__PROBLEM STATEMENT__: Give again, word for word, every line in the entries below from the line with "C4: 10nF (GND, VS) -> 33nF (GND, VS)" up to and including the line with "R10: 20k (GND, NET4) -> 20k (GND, VS)", and no other line.

__Modification records__:
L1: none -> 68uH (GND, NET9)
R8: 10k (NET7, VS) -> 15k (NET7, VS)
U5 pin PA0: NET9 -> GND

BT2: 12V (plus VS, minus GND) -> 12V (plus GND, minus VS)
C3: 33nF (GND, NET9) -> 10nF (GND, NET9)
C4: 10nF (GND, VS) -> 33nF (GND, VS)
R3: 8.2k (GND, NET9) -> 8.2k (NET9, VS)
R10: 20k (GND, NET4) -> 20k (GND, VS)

...

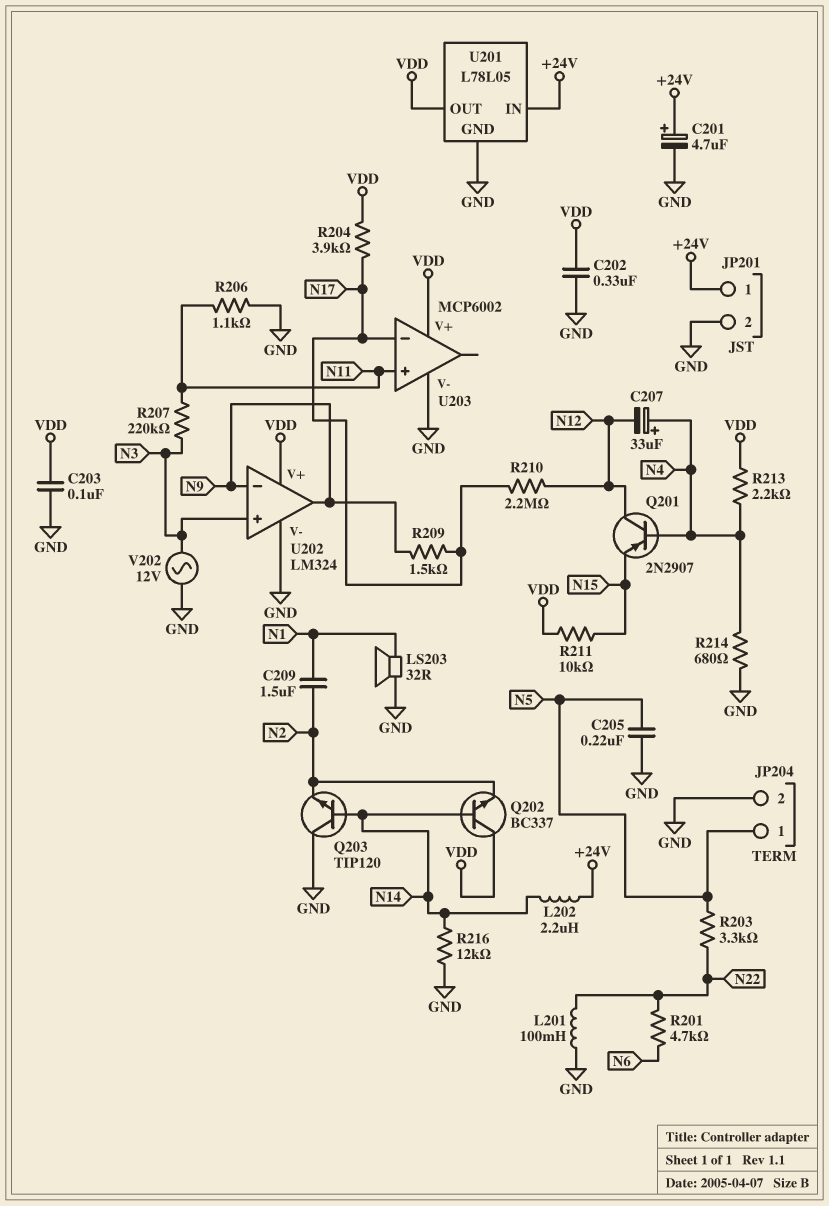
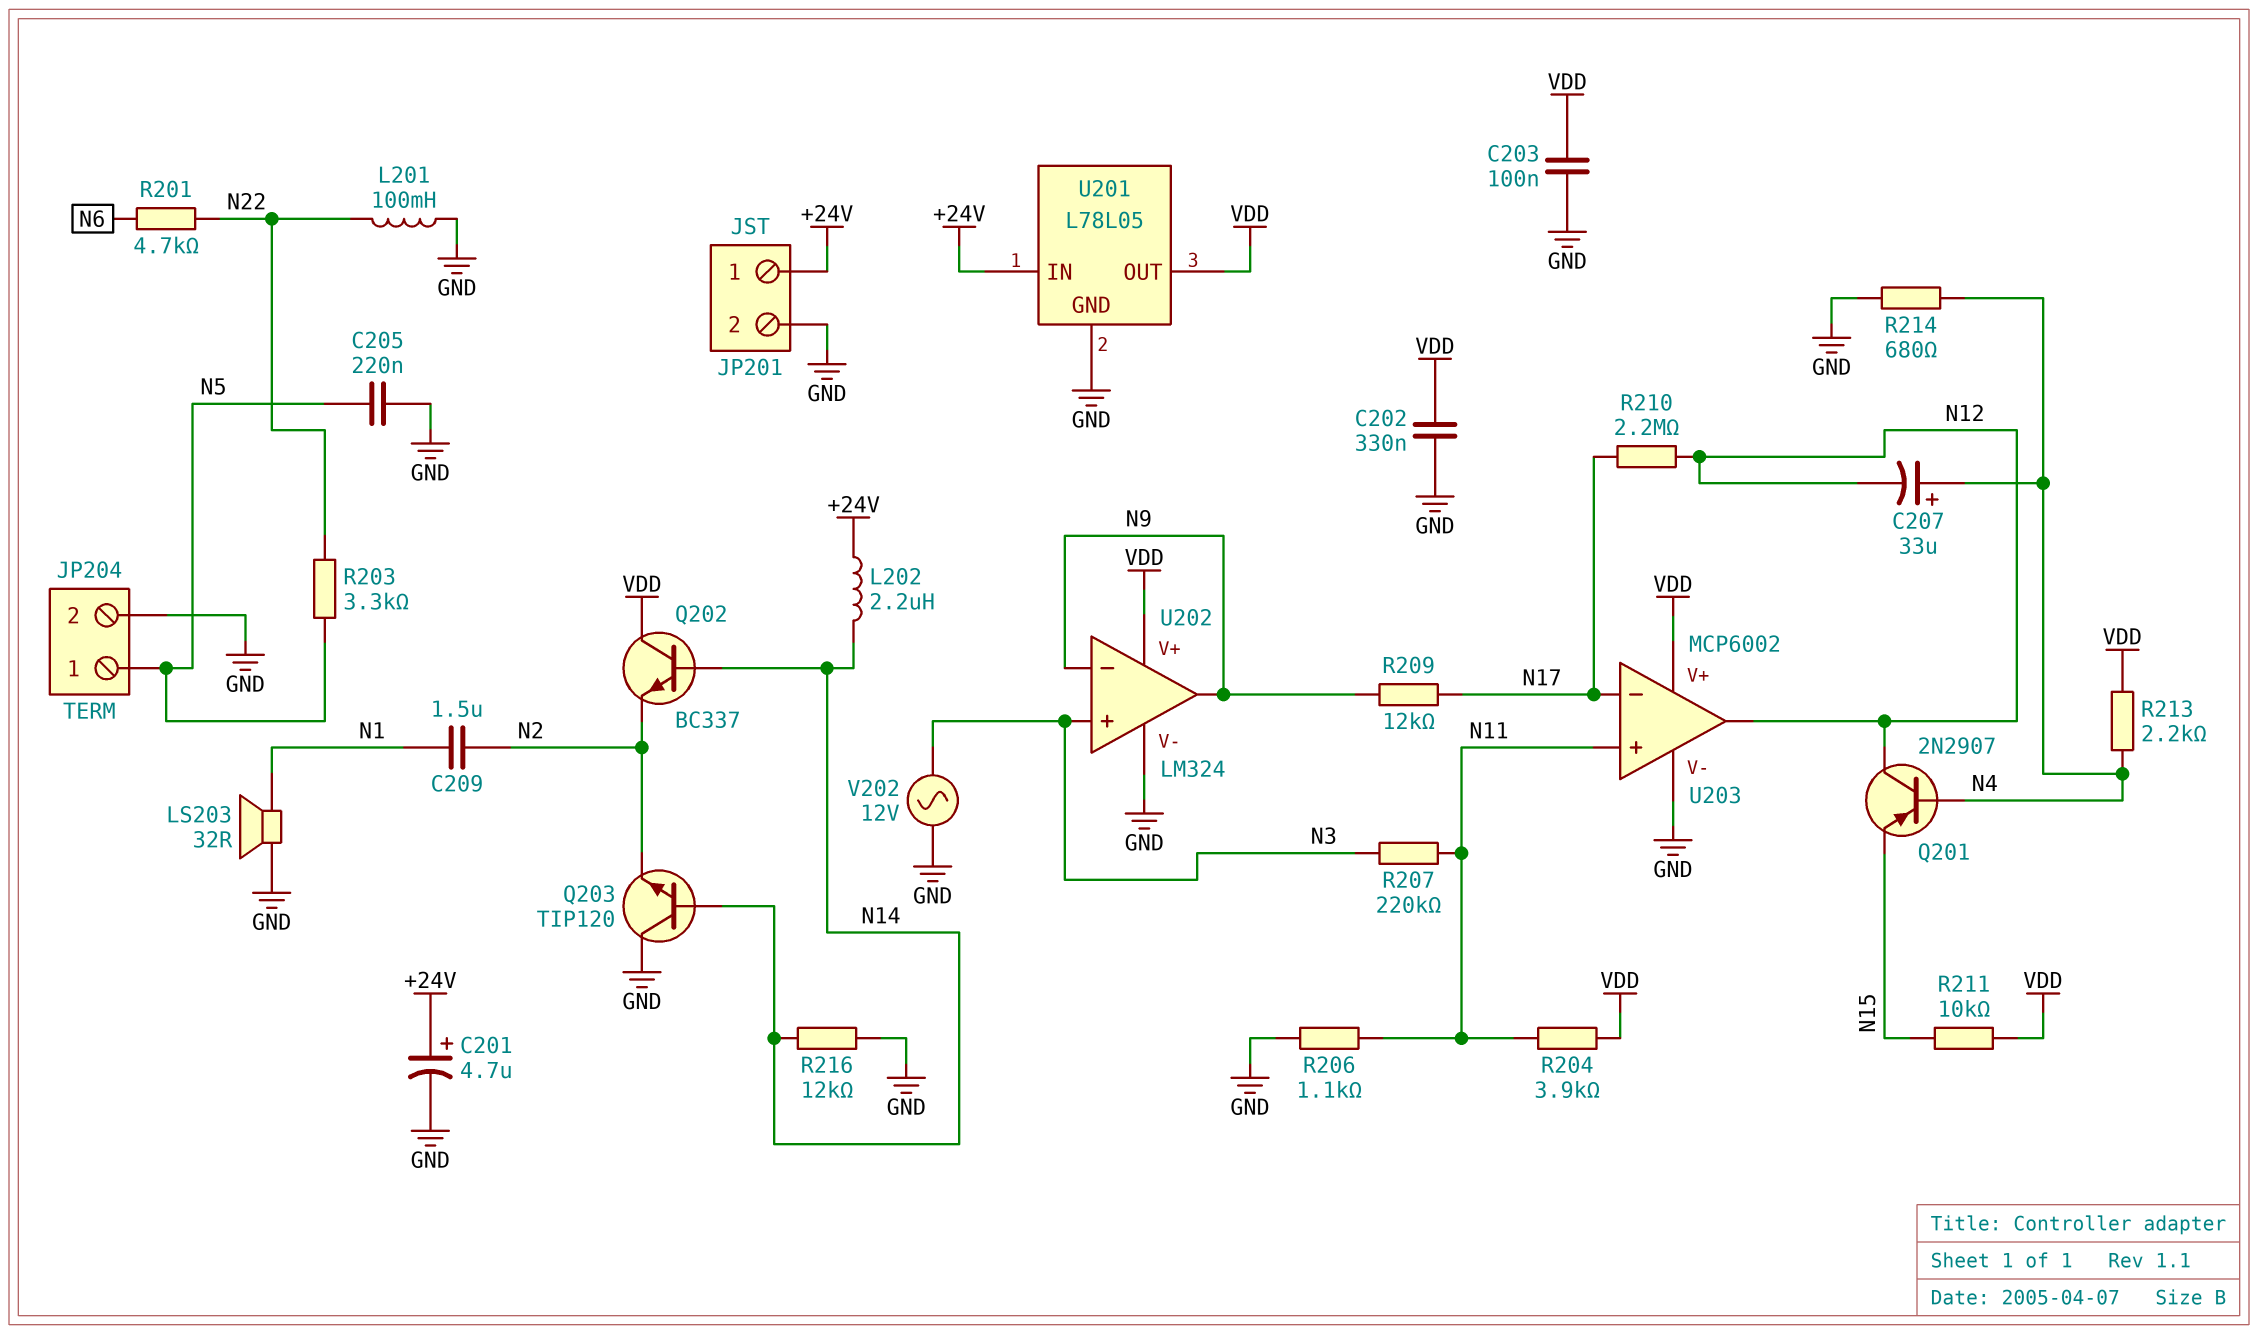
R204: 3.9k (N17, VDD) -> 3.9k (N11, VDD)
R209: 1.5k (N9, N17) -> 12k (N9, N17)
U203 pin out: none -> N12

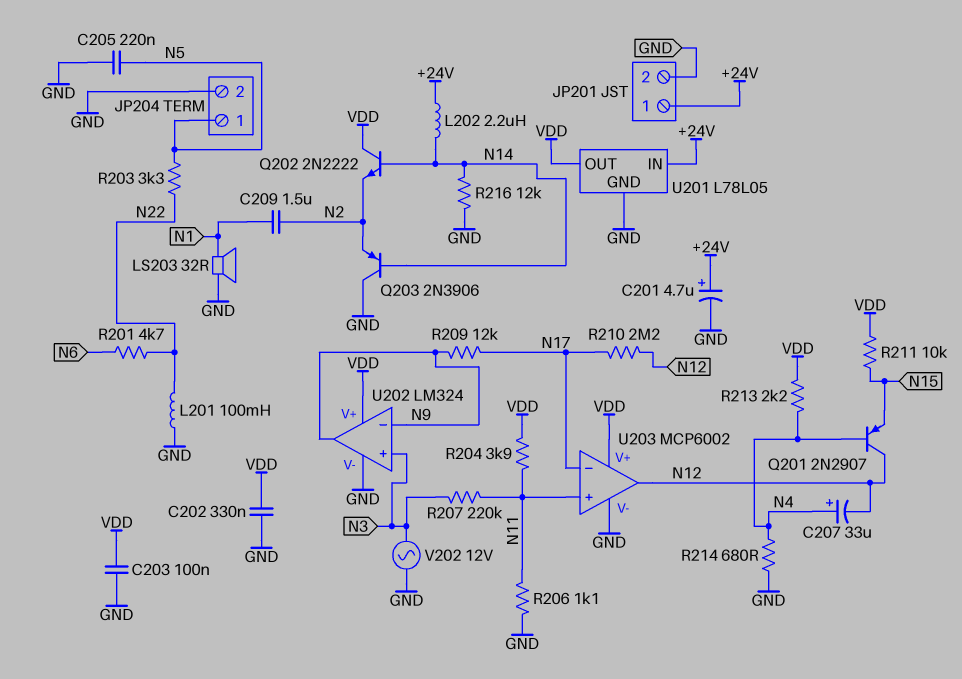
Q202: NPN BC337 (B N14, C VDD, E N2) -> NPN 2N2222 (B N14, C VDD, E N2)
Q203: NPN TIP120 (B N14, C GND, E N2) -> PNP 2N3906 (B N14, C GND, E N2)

__TASK ANSWER__:
C4: 10nF (GND, VS) -> 33nF (GND, VS)
R3: 8.2k (GND, NET9) -> 8.2k (NET9, VS)
R10: 20k (GND, NET4) -> 20k (GND, VS)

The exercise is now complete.